# PROBLEM
Copy every line from the one containing "(403, 164) = (269, 235): black lamp -> none" through the last line of the records below, both included, and nothing else.

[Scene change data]
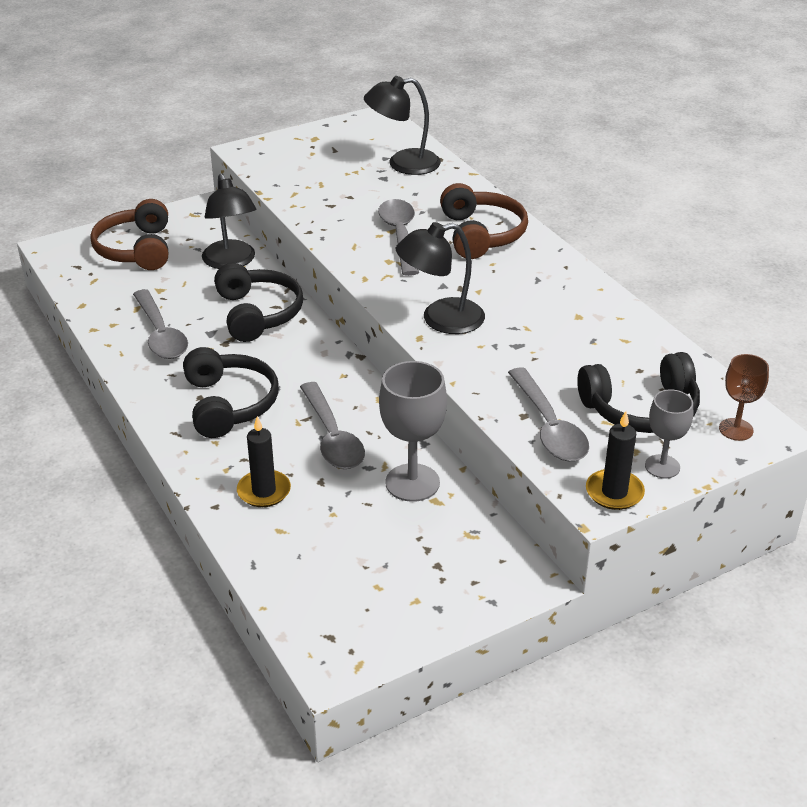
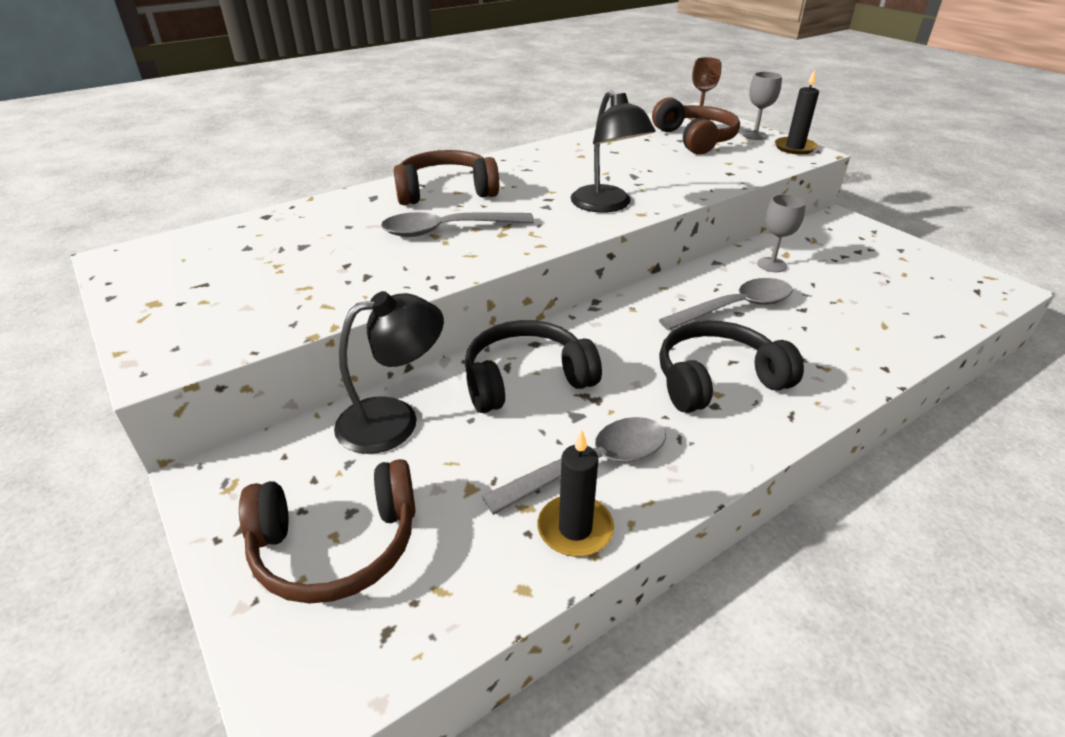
camera: 95 degrees left, 0 degrees up
(264, 491) = (840, 340): black candle -> black candle (575, 529)
(403, 164) = (269, 235): black lamp -> none
(412, 483) = (771, 265): grey goblet -> grey goblet, size x0.60
(549, 426) = (737, 165): grey spoon -> none
(641, 409) = (695, 139): black headphones -> brown headphones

# ANSWER FOR THIS EXERCISE
(403, 164) = (269, 235): black lamp -> none
(412, 483) = (771, 265): grey goblet -> grey goblet, size x0.60
(549, 426) = (737, 165): grey spoon -> none
(641, 409) = (695, 139): black headphones -> brown headphones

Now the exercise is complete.